Reproduce the material below word for word, leaving out the pictures.

Input for this task —
%%

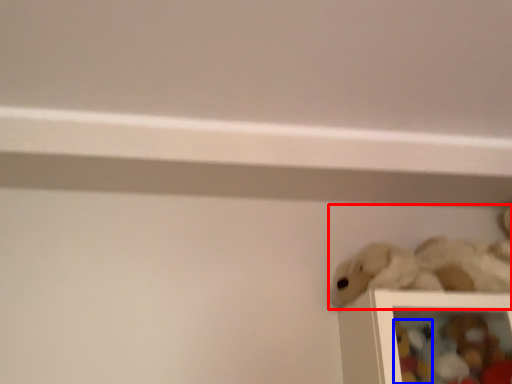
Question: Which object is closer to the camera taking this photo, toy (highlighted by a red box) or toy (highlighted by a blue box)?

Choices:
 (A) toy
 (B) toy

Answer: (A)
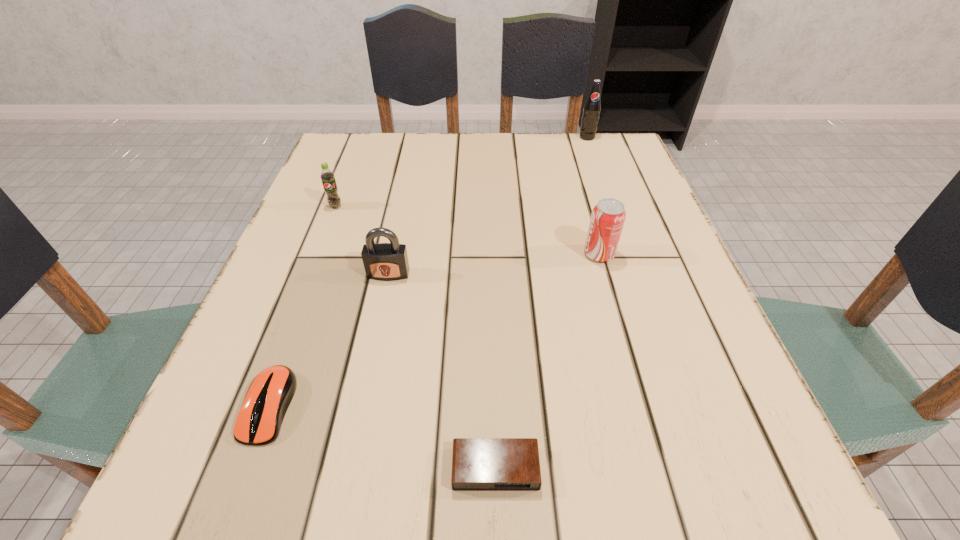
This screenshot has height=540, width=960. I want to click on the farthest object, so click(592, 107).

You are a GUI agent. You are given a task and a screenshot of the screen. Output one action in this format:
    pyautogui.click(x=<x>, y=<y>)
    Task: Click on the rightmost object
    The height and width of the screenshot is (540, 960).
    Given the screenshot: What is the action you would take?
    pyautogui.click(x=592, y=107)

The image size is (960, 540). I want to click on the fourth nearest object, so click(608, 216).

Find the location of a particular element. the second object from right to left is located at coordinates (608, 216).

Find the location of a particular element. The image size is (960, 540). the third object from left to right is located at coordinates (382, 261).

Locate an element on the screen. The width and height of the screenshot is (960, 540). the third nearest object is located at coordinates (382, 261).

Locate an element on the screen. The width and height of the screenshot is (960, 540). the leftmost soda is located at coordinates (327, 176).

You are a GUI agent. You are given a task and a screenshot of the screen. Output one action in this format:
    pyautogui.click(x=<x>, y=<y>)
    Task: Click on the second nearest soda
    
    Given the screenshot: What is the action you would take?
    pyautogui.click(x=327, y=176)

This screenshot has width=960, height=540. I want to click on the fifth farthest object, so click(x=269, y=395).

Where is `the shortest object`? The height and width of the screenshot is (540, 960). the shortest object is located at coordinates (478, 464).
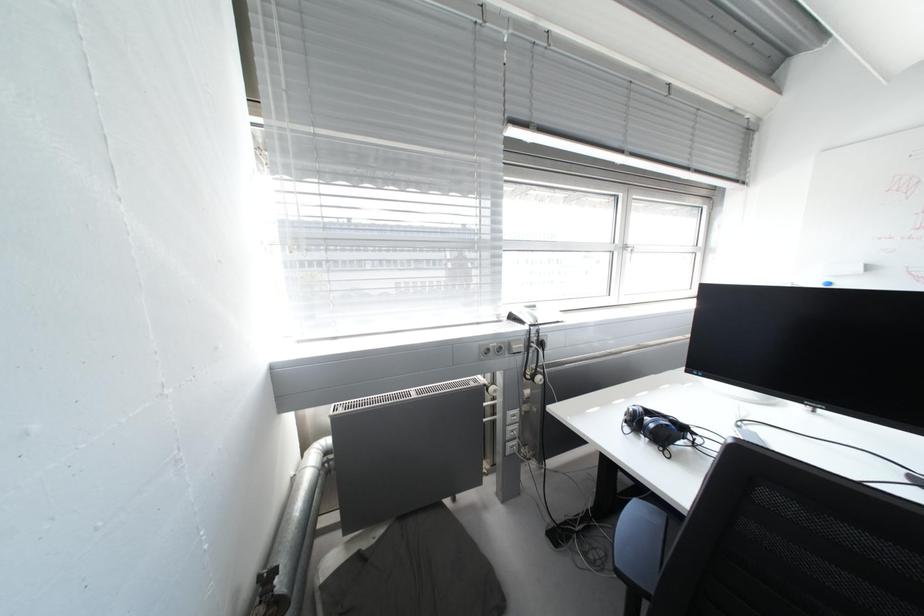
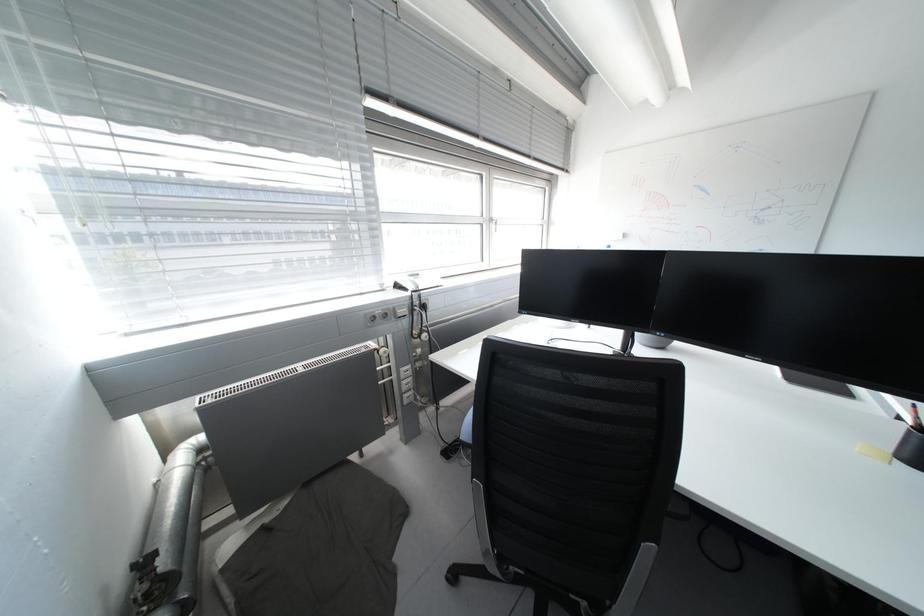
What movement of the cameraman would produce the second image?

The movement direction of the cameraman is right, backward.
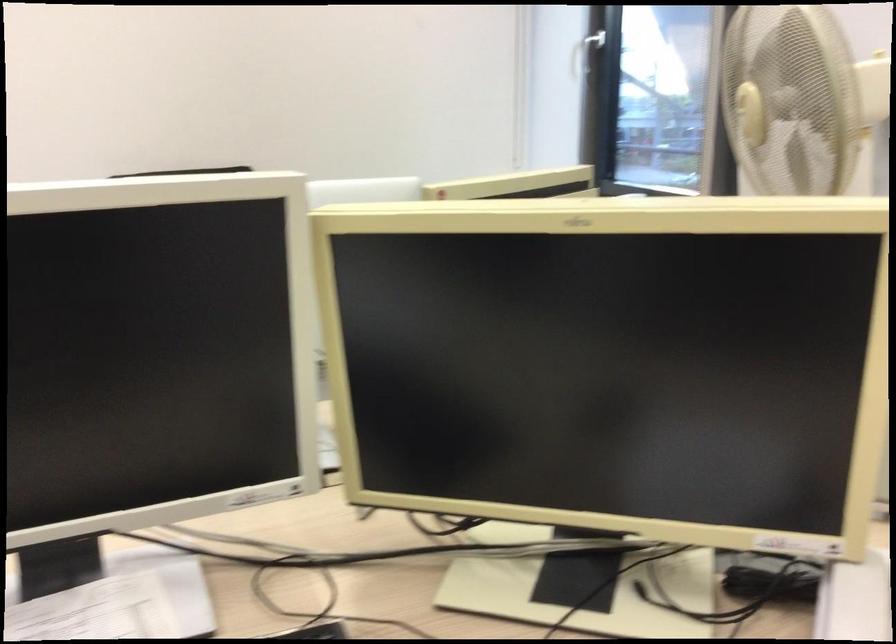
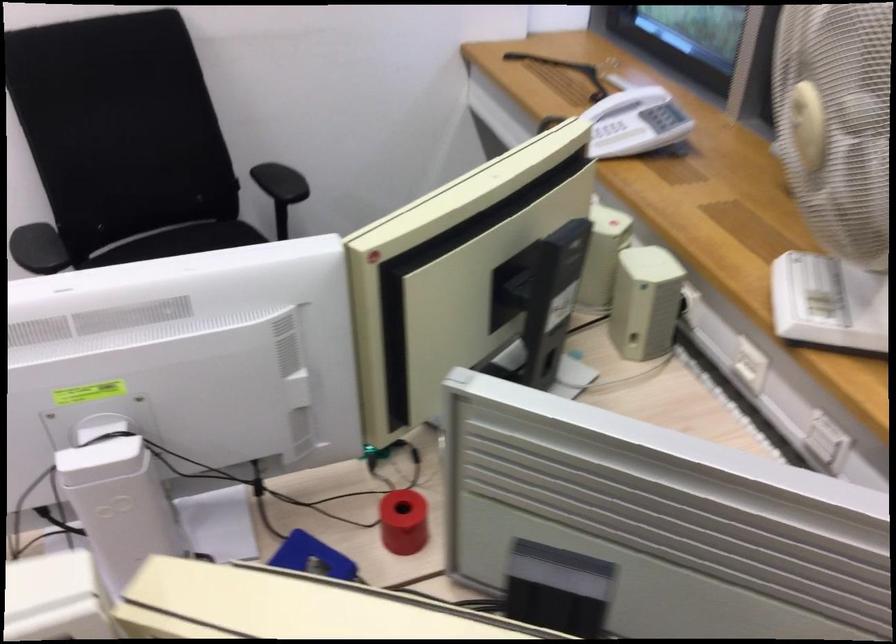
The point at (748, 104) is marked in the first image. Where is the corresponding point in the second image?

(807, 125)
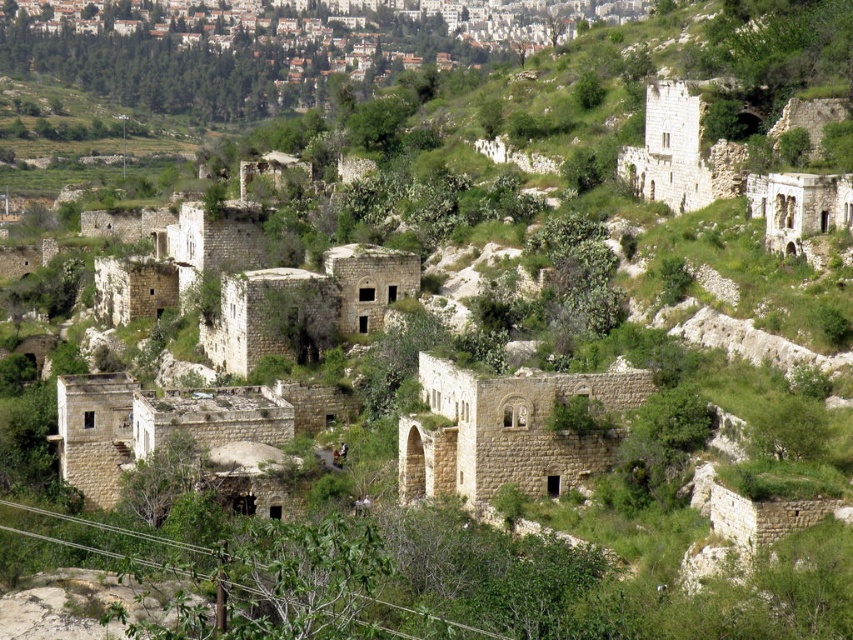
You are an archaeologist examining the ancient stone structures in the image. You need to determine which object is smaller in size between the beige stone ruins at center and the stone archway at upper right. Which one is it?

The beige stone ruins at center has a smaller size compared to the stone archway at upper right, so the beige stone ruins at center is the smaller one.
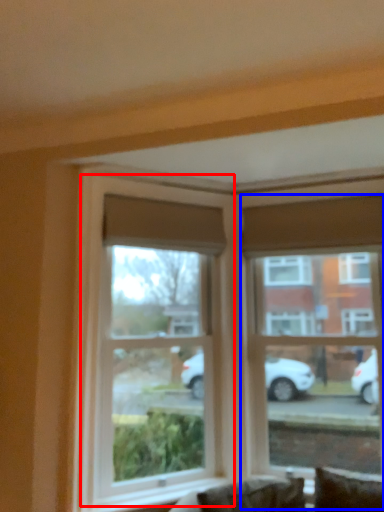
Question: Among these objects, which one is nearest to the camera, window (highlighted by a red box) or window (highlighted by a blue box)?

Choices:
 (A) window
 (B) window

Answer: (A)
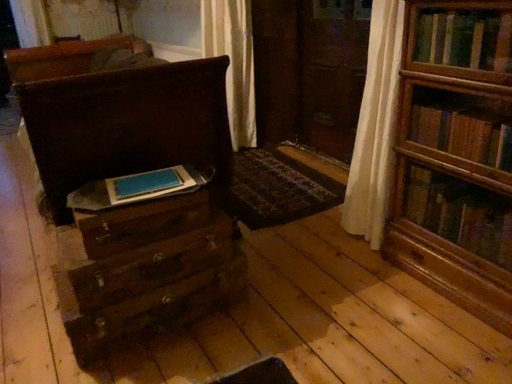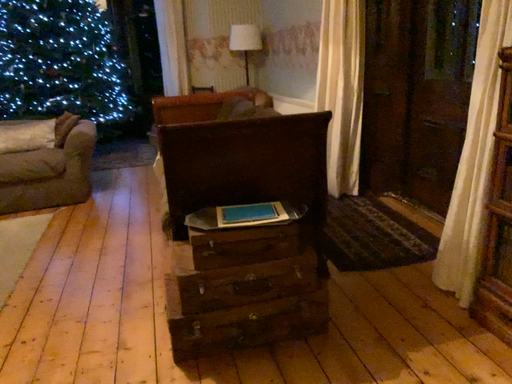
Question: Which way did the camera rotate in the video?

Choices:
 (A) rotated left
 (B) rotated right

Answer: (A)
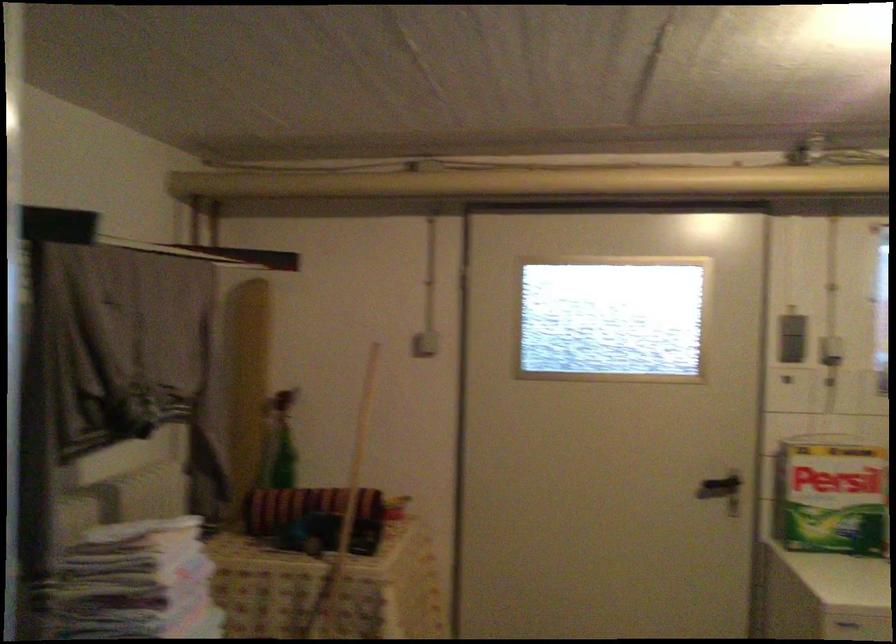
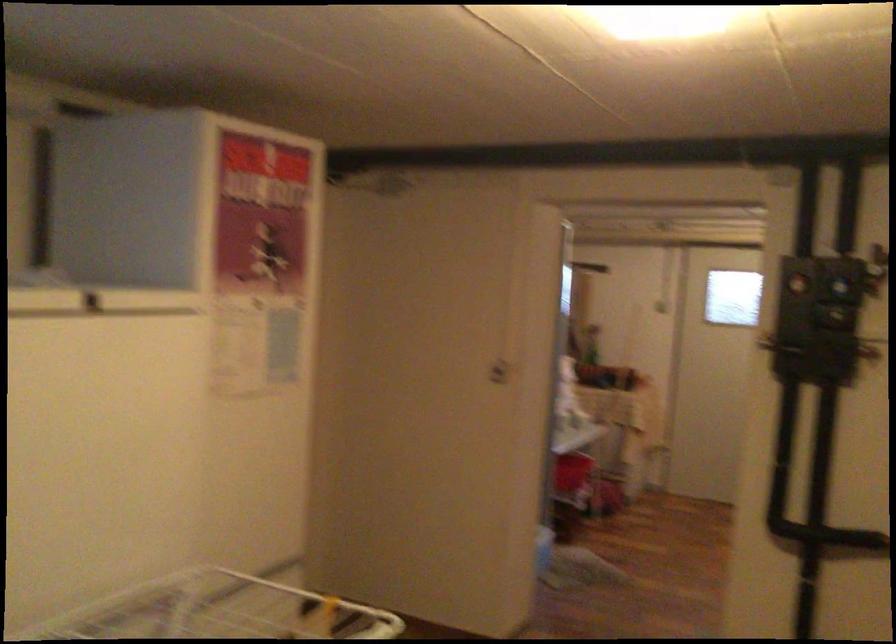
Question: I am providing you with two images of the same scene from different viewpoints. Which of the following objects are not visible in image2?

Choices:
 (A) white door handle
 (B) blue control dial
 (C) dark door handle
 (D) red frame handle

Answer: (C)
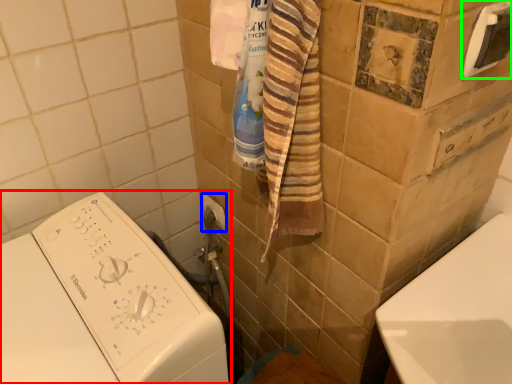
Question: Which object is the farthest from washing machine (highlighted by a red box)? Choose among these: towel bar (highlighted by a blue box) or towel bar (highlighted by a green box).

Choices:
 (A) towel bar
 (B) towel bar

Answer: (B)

%%

Answer to the exercise —
Question: Which object is closer to the camera taking this photo, toy (highlighted by a red box) or toy (highlighted by a blue box)?

Choices:
 (A) toy
 (B) toy

Answer: (A)
This screenshot has height=540, width=960. I want to click on the farthest object, so click(592, 107).

You are a GUI agent. You are given a task and a screenshot of the screen. Output one action in this format:
    pyautogui.click(x=<x>, y=<y>)
    Task: Click on the rightmost object
    The height and width of the screenshot is (540, 960).
    Given the screenshot: What is the action you would take?
    pyautogui.click(x=592, y=107)

The image size is (960, 540). I want to click on the fourth nearest object, so click(608, 216).

Find the location of a particular element. the second object from right to left is located at coordinates (608, 216).

Find the location of a particular element. The image size is (960, 540). the third object from left to right is located at coordinates (382, 261).

Locate an element on the screen. The width and height of the screenshot is (960, 540). the third nearest object is located at coordinates (382, 261).

Locate an element on the screen. The width and height of the screenshot is (960, 540). the leftmost soda is located at coordinates (327, 176).

You are a GUI agent. You are given a task and a screenshot of the screen. Output one action in this format:
    pyautogui.click(x=<x>, y=<y>)
    Task: Click on the second nearest soda
    
    Given the screenshot: What is the action you would take?
    pyautogui.click(x=327, y=176)

This screenshot has width=960, height=540. I want to click on the fifth farthest object, so click(x=269, y=395).

Where is `the shortest object`? The height and width of the screenshot is (540, 960). the shortest object is located at coordinates (478, 464).
What movement of the cameraman would produce the second image?

The movement direction of the cameraman is right, backward.
The point at (748, 104) is marked in the first image. Where is the corresponding point in the second image?

(807, 125)
You are an archaeologist examining the ancient stone structures in the image. You need to determine which object is smaller in size between the beige stone ruins at center and the stone archway at upper right. Which one is it?

The beige stone ruins at center has a smaller size compared to the stone archway at upper right, so the beige stone ruins at center is the smaller one.
Question: Among these objects, which one is nearest to the camera, window (highlighted by a red box) or window (highlighted by a blue box)?

Choices:
 (A) window
 (B) window

Answer: (A)
Question: Which way did the camera rotate in the video?

Choices:
 (A) rotated left
 (B) rotated right

Answer: (A)
Question: I am providing you with two images of the same scene from different viewpoints. Which of the following objects are not visible in image2?

Choices:
 (A) white door handle
 (B) blue control dial
 (C) dark door handle
 (D) red frame handle

Answer: (C)
Question: Which object is the farthest from washing machine (highlighted by a red box)? Choose among these: towel bar (highlighted by a blue box) or towel bar (highlighted by a green box).

Choices:
 (A) towel bar
 (B) towel bar

Answer: (B)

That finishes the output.